_WHAT TO PRODUCE_
All lines from the one containing "turquoise eraser: [411,384,471,419]" to the end of the entries below should be output exactly as they appear. No other lines should be output.

_INPUT DATA_

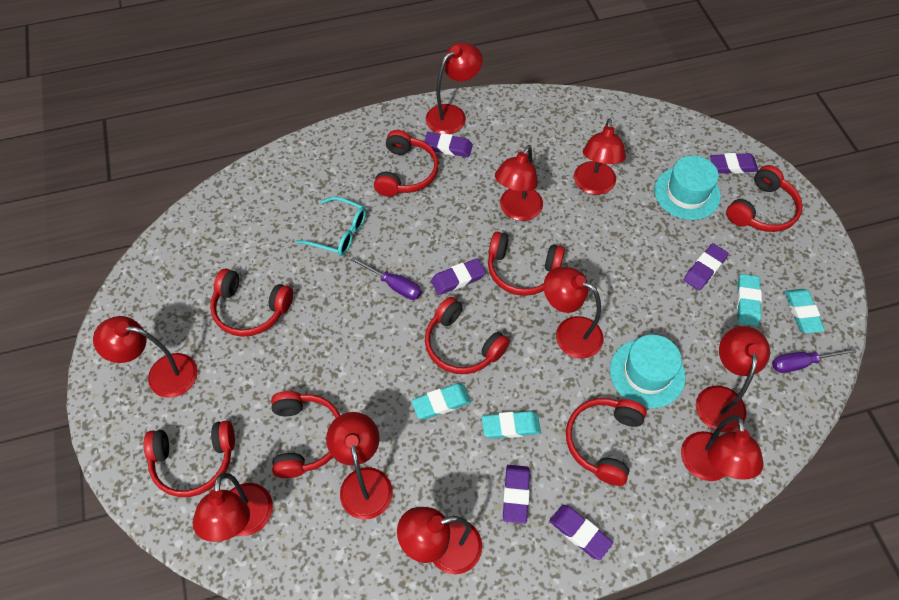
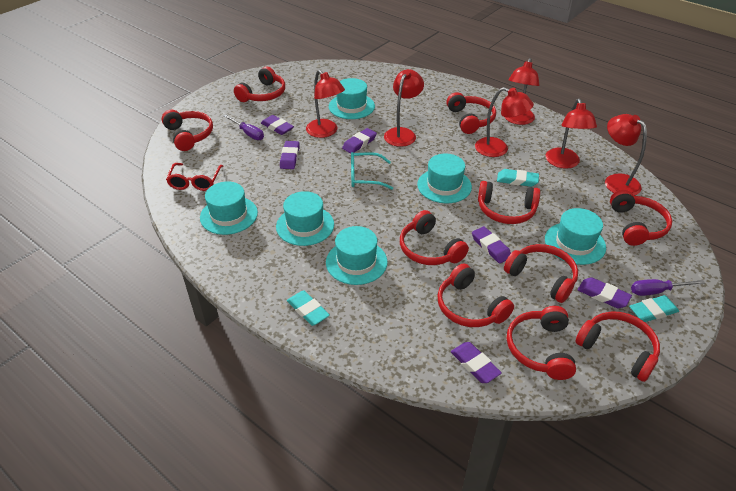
red glasses: none = 0 -> [166,163,223,191] = 1
red headphones: [143,421,235,497] [210,269,293,337] [271,391,340,478] [374,130,439,197] [425,297,510,374] [488,232,565,296] [566,398,647,486] [726,165,803,232] = 8 -> [162,110,213,151] [234,66,285,102] [400,210,469,265] [437,263,514,327] [447,92,496,134] [478,181,540,224] [504,244,578,303] [507,306,576,380] [575,311,660,382] [610,190,672,246] = 10
red lamp: [93,316,198,398] [192,473,273,542] [326,412,393,520] [397,507,482,574] [426,43,483,134] [495,145,543,221] [543,267,604,359] [574,118,626,195] [681,415,764,481] [696,326,770,432] = 10 -> [306,70,345,138] [384,69,424,147] [475,87,534,157] [504,58,539,125] [545,99,597,169] [605,114,647,196] = 6
turquoise eraser: [411,384,471,419] [482,411,541,439] [737,274,762,326] [785,289,825,333] = 4 -> [287,290,330,326] [497,169,539,187] [629,295,679,322] = 3
turquoise hat: [610,335,686,408] [654,155,721,220] = 2 -> [200,181,258,235] [276,191,334,246] [326,226,388,285] [329,78,375,119] [417,154,472,203] [545,208,606,265] = 6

_WRITTEN REPLY_
turquoise eraser: [411,384,471,419] [482,411,541,439] [737,274,762,326] [785,289,825,333] = 4 -> [287,290,330,326] [497,169,539,187] [629,295,679,322] = 3
turquoise hat: [610,335,686,408] [654,155,721,220] = 2 -> [200,181,258,235] [276,191,334,246] [326,226,388,285] [329,78,375,119] [417,154,472,203] [545,208,606,265] = 6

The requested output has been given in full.